Exercise aim:
Copy each line from the data that has the word "diode" in it.

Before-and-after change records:
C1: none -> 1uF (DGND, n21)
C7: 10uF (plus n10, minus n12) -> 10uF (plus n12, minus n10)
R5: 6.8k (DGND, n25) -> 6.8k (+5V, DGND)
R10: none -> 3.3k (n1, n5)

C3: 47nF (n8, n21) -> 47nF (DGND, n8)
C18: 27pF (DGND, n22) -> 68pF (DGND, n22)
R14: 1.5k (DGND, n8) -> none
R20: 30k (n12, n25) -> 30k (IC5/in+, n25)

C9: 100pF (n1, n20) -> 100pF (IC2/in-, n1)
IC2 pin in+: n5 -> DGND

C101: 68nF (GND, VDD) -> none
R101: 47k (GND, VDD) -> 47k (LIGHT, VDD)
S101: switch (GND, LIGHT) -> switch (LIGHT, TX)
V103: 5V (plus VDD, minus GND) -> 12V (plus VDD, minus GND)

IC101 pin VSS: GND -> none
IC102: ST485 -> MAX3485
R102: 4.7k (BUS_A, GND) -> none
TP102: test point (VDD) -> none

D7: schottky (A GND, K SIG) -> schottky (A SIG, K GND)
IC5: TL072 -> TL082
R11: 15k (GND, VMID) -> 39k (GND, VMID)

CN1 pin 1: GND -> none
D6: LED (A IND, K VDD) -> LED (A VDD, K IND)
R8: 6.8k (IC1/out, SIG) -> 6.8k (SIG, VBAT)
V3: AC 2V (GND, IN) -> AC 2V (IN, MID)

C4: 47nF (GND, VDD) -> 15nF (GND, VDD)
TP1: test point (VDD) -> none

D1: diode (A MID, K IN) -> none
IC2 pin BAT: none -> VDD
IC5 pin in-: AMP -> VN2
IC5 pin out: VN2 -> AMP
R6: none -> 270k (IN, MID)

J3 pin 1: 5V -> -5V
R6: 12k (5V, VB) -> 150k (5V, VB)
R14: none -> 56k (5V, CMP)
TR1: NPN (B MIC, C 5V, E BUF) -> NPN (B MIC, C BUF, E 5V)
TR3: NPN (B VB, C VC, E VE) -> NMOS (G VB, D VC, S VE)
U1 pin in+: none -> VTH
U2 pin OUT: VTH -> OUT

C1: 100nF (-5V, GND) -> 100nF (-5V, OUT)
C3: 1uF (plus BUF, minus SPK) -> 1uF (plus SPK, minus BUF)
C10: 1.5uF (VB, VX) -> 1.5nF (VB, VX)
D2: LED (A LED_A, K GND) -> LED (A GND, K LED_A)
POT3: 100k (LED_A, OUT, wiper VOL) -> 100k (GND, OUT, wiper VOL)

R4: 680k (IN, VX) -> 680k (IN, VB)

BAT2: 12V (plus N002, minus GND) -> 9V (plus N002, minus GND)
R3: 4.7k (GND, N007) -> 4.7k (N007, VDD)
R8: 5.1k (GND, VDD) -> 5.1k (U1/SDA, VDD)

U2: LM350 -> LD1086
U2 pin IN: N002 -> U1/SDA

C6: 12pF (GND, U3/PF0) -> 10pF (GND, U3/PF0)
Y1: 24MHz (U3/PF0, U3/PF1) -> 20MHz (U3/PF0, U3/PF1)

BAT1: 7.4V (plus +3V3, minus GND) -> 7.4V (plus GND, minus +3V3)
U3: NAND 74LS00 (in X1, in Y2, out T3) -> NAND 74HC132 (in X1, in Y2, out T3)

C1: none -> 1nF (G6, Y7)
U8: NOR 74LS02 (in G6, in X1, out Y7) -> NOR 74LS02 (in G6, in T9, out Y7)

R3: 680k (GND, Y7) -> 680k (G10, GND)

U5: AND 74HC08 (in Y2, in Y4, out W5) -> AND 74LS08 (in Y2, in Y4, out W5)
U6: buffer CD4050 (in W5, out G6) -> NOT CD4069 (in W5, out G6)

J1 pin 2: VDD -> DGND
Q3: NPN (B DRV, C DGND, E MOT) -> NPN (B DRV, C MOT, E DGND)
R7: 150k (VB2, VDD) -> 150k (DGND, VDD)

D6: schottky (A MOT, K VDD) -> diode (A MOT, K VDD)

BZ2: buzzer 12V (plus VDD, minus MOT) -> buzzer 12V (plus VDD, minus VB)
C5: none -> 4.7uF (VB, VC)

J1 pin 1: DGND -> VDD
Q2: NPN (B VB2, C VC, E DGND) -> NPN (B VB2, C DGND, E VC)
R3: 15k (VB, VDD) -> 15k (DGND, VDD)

Solution for this task:
D1: diode (A MID, K IN) -> none
D6: schottky (A MOT, K VDD) -> diode (A MOT, K VDD)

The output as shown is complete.